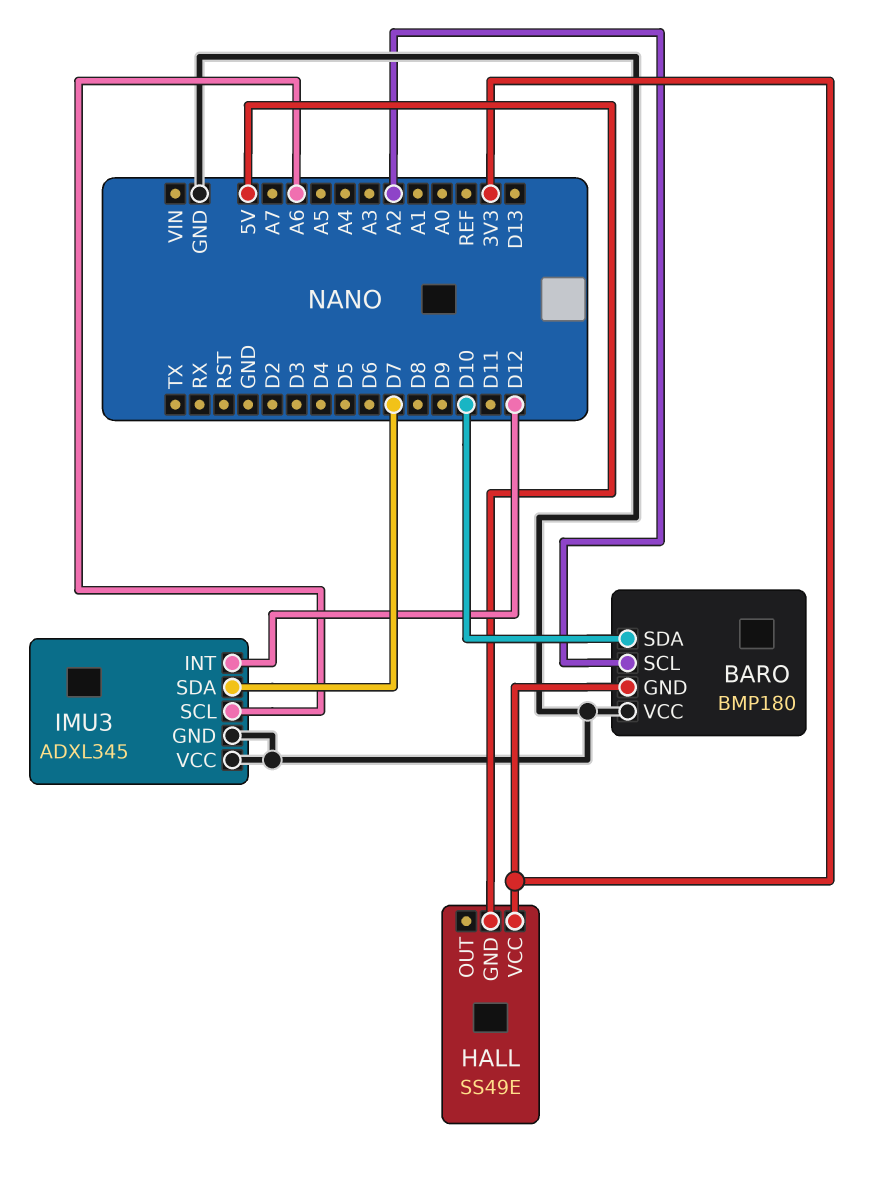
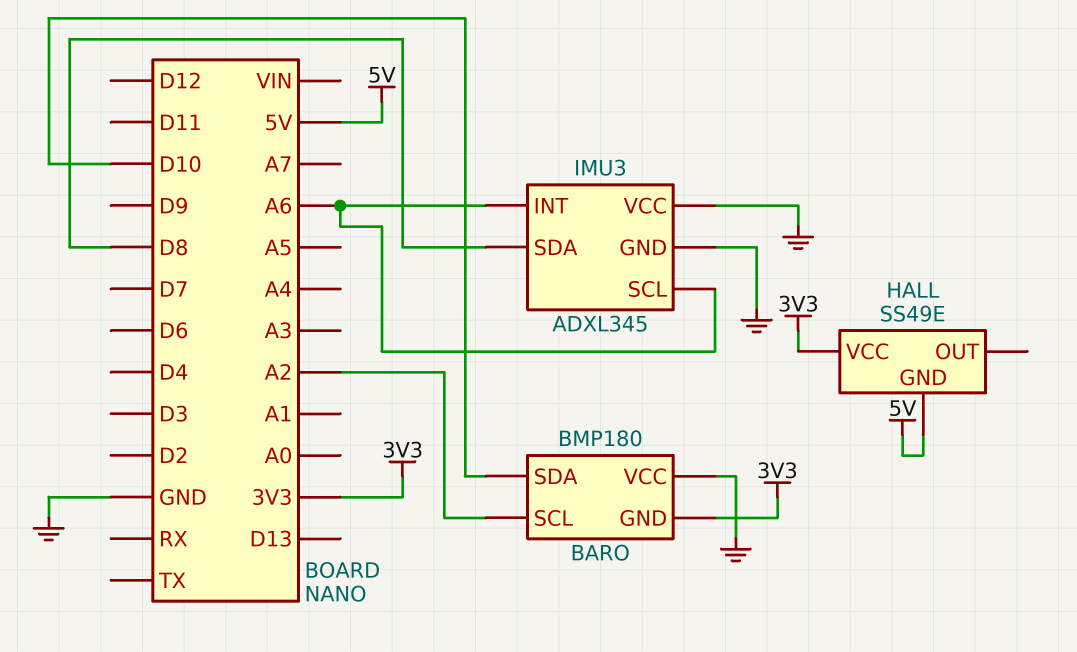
IMU3 pin INT: D12 -> A6
IMU3 pin SDA: D7 -> D8

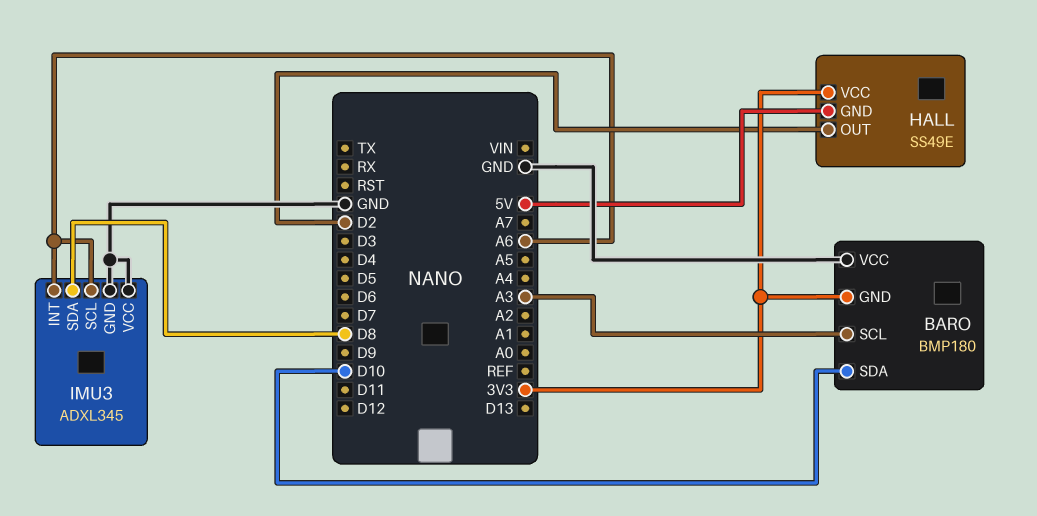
BARO pin SCL: A2 -> A3
HALL pin OUT: none -> D2

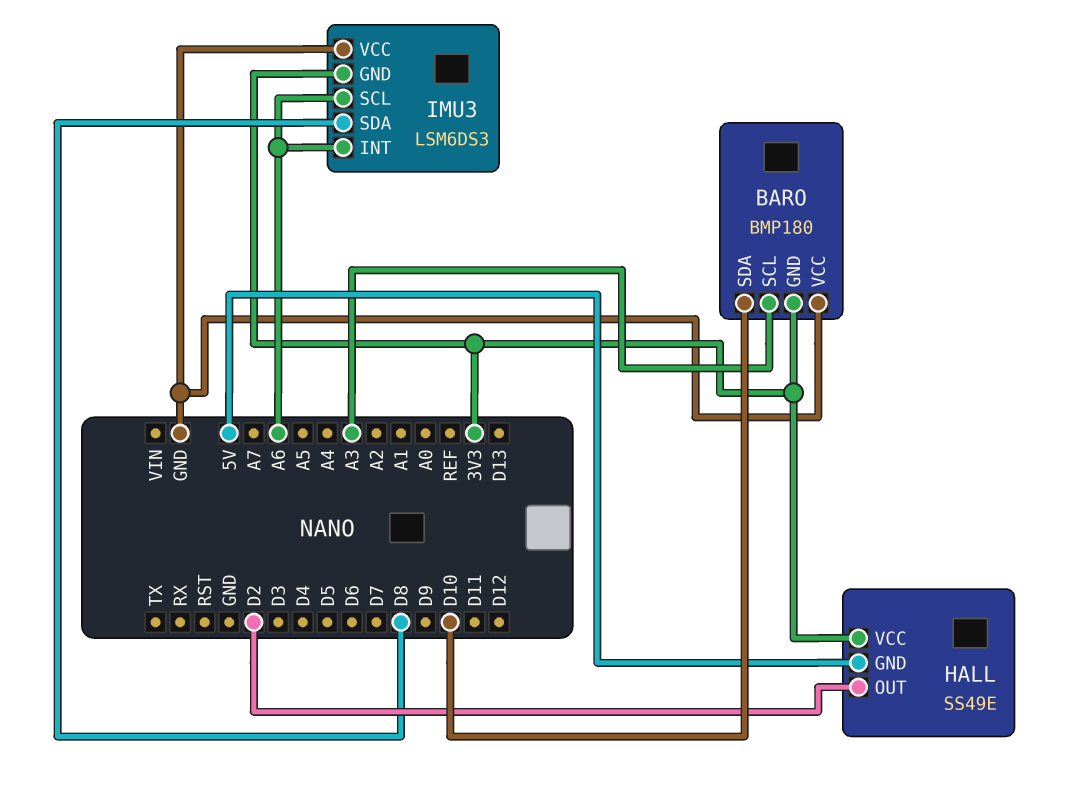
IMU3: ADXL345 -> LSM6DS3
IMU3 pin GND: GND -> 3V3

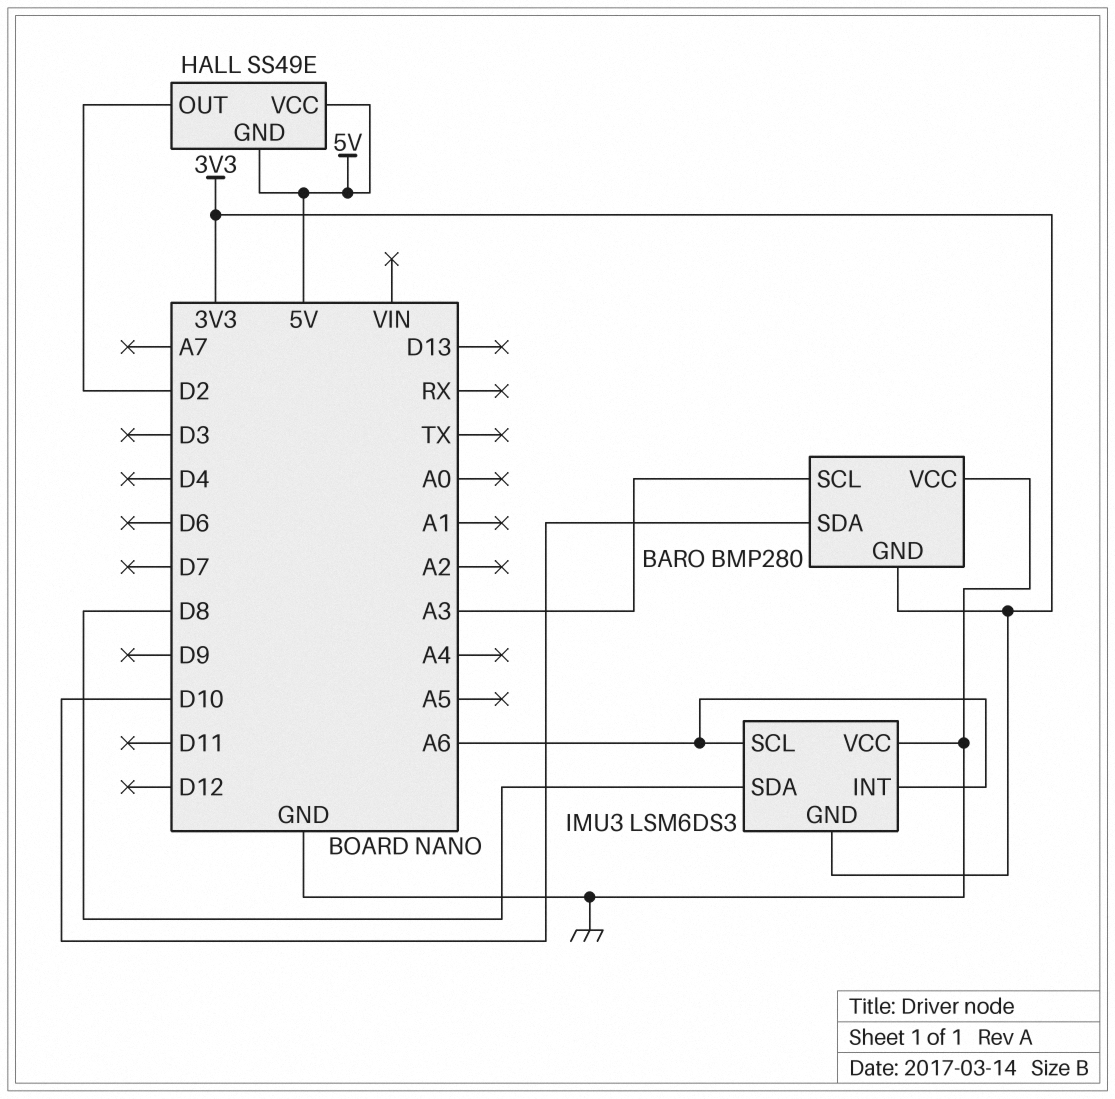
BARO: BMP180 -> BMP280
HALL pin VCC: 3V3 -> 5V

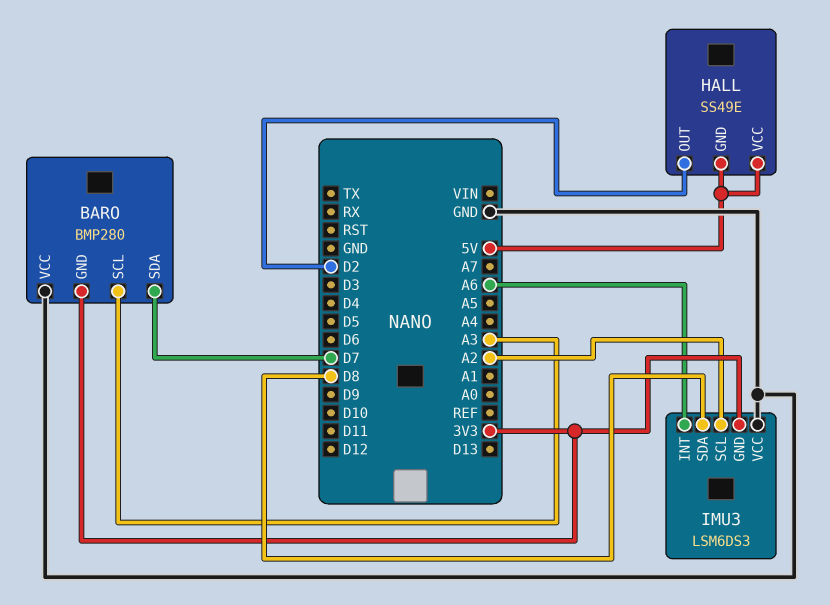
BARO pin SDA: D10 -> D7
IMU3 pin SCL: A6 -> A2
###
• _What needs to be done_: Return exactly the lines from the one containing "BARO pin SCL: A2 -> A3" through the end of the records, leaving out every picture.

• _Result for this exercise_:
BARO pin SCL: A2 -> A3
HALL pin OUT: none -> D2

IMU3: ADXL345 -> LSM6DS3
IMU3 pin GND: GND -> 3V3

BARO: BMP180 -> BMP280
HALL pin VCC: 3V3 -> 5V

BARO pin SDA: D10 -> D7
IMU3 pin SCL: A6 -> A2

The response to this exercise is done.